# ASSIGNMENT
Go through the data below. Pull out every line that has the word "none".

# ENTRIES PROVIDED
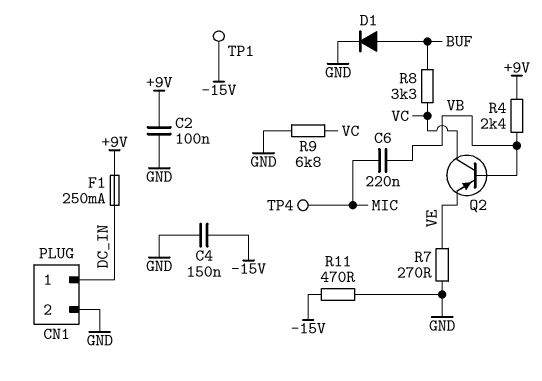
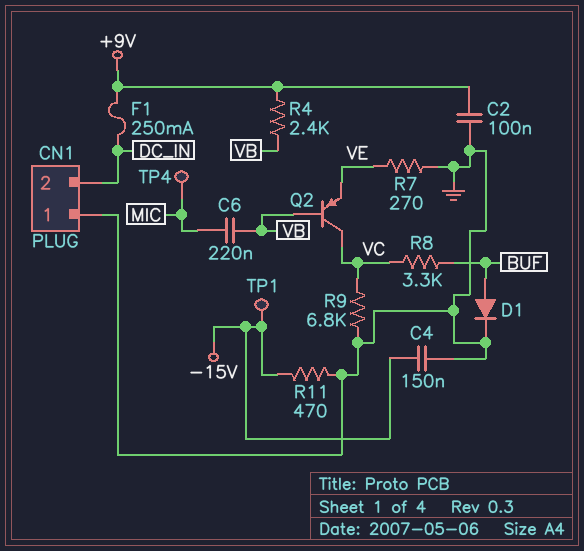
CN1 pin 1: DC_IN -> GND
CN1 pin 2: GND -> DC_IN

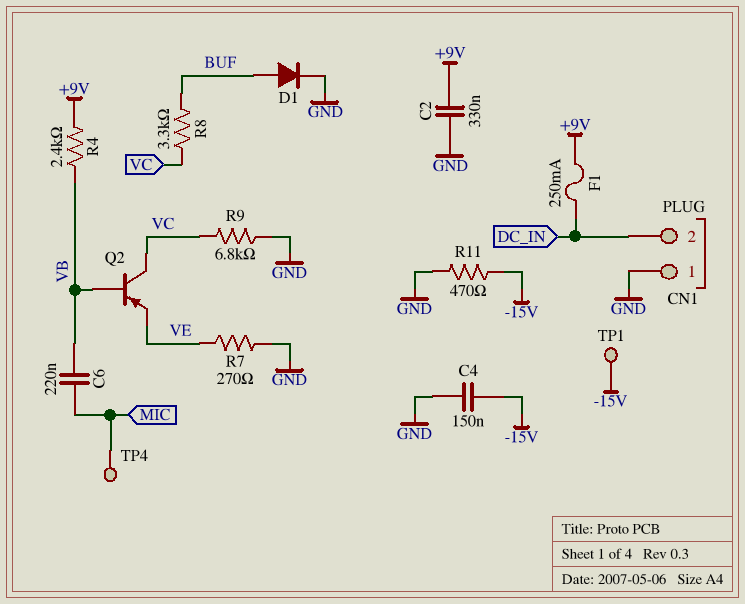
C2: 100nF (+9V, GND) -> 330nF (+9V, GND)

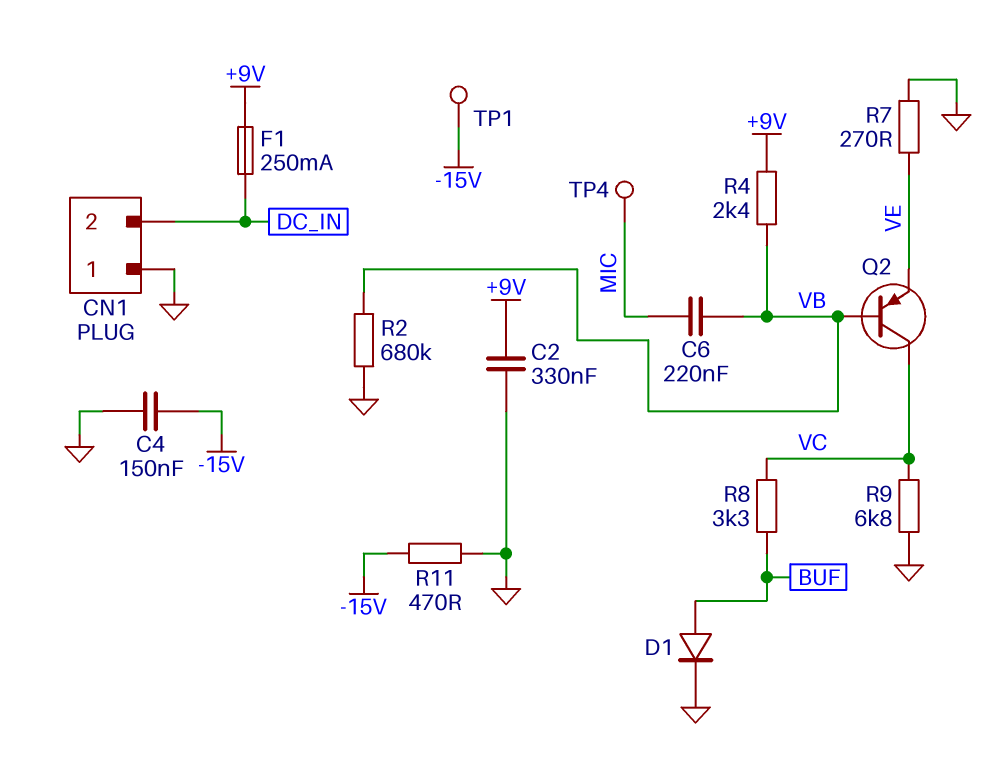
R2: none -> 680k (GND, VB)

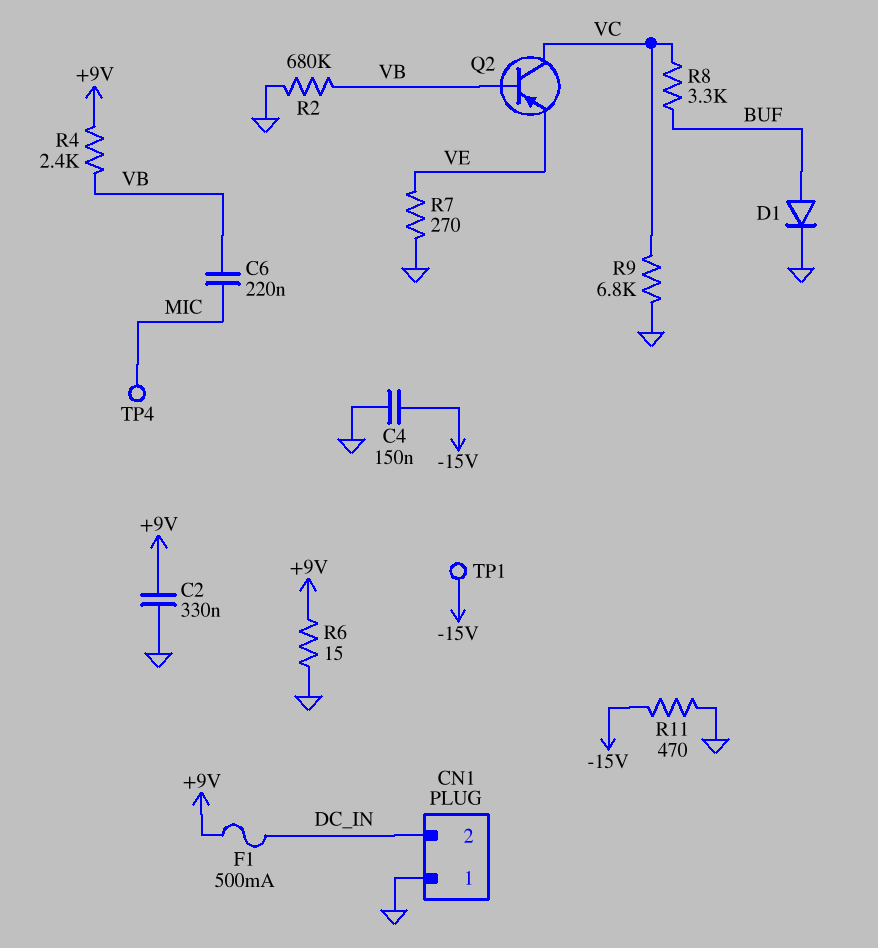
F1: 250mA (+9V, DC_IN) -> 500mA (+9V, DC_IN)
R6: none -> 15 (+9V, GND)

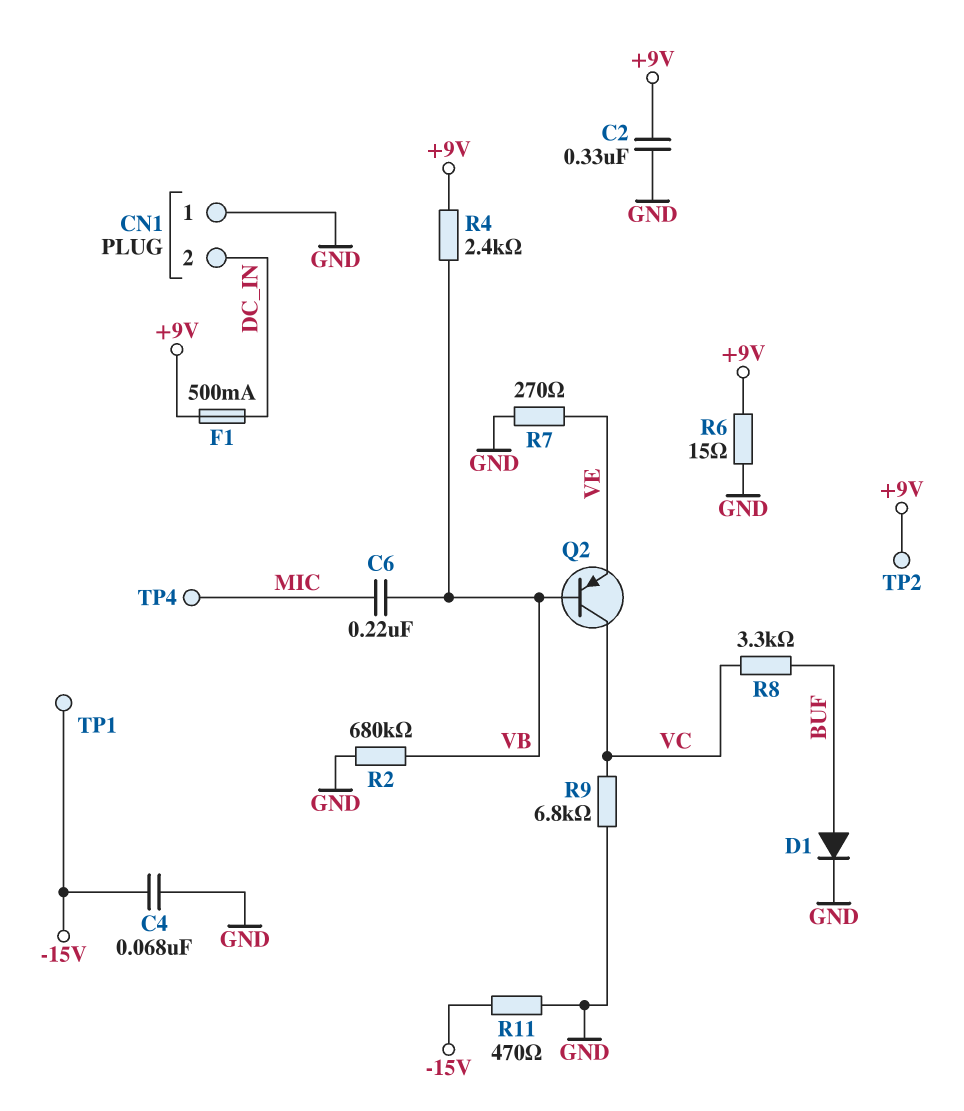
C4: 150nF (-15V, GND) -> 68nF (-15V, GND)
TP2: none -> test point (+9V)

# TASK OUTPUT
R2: none -> 680k (GND, VB)
R6: none -> 15 (+9V, GND)
TP2: none -> test point (+9V)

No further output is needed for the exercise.